Action item →
Write the listing out again word for word, skipping each picture.

Input data →
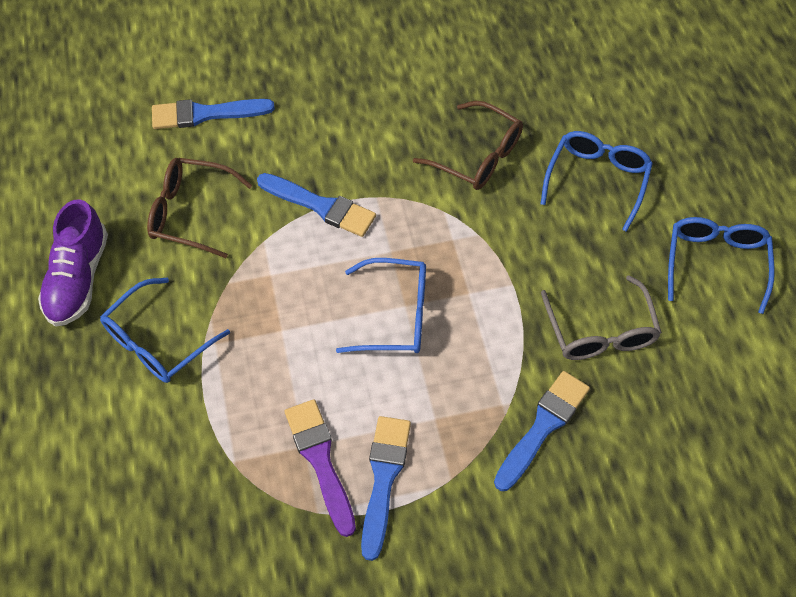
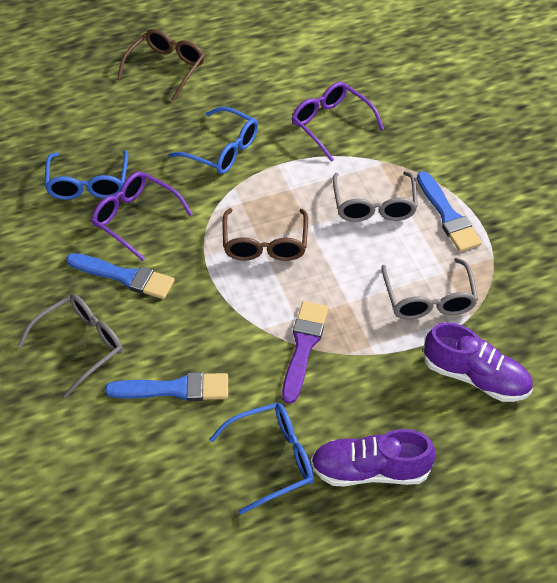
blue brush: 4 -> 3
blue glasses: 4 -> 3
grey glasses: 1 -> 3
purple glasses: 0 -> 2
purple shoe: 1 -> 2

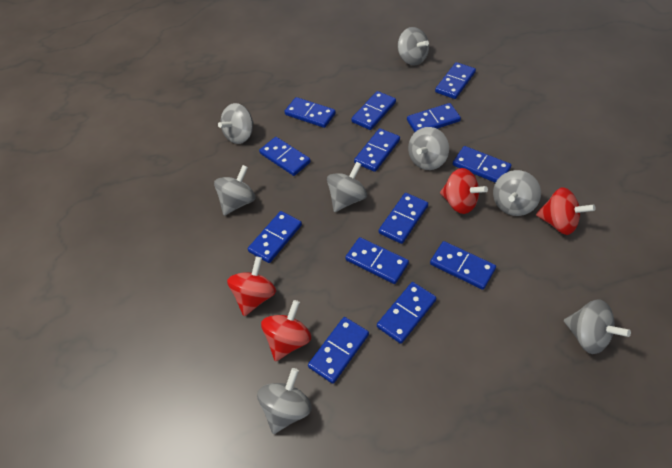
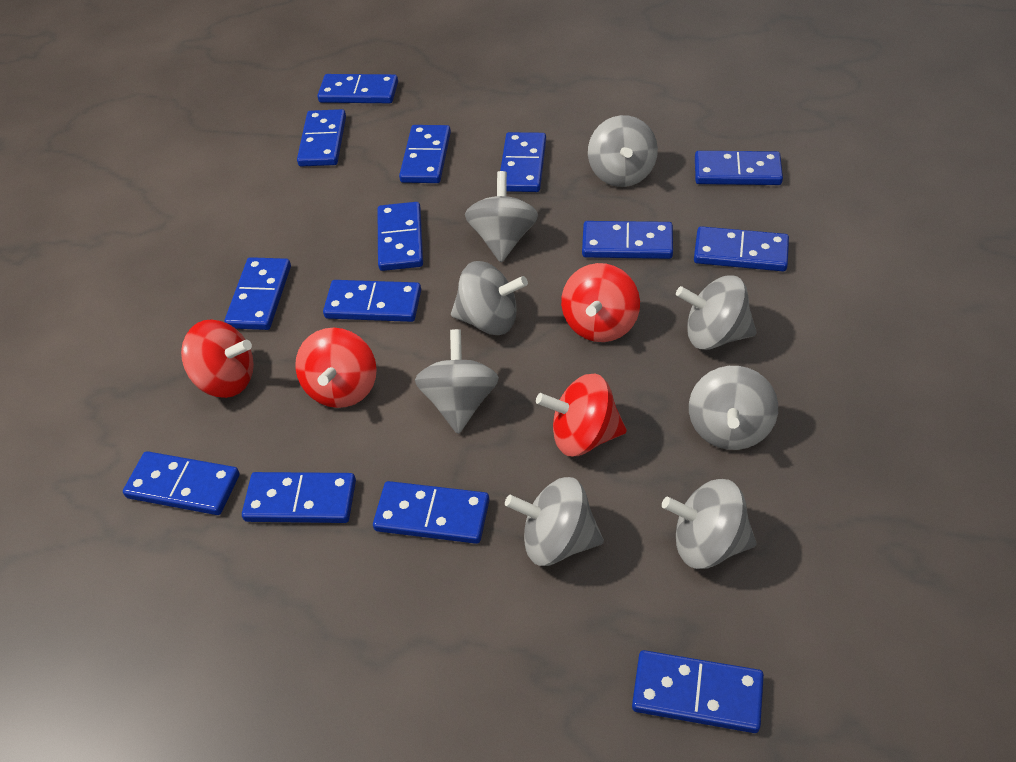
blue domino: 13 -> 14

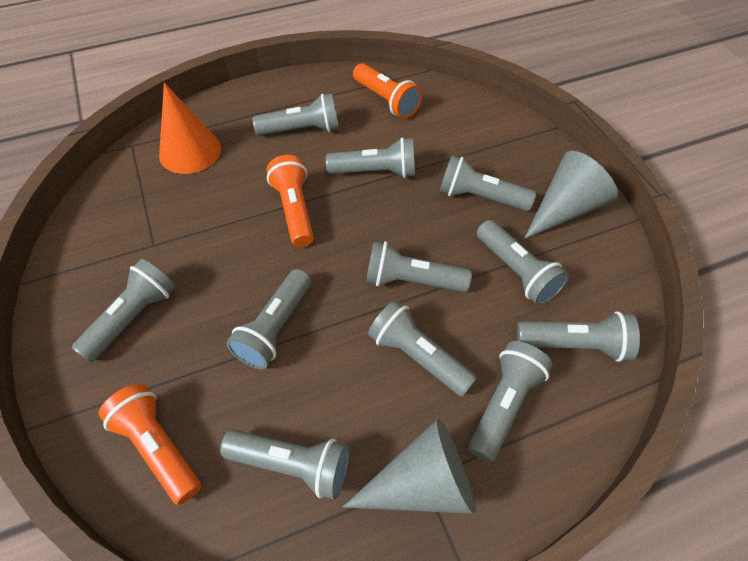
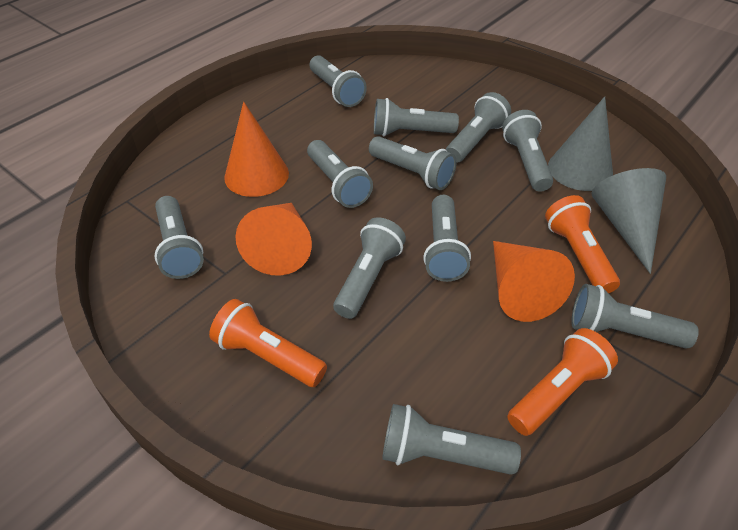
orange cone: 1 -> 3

Result of this task →
blue brush: 4 -> 3
blue glasses: 4 -> 3
grey glasses: 1 -> 3
purple glasses: 0 -> 2
purple shoe: 1 -> 2

blue domino: 13 -> 14

orange cone: 1 -> 3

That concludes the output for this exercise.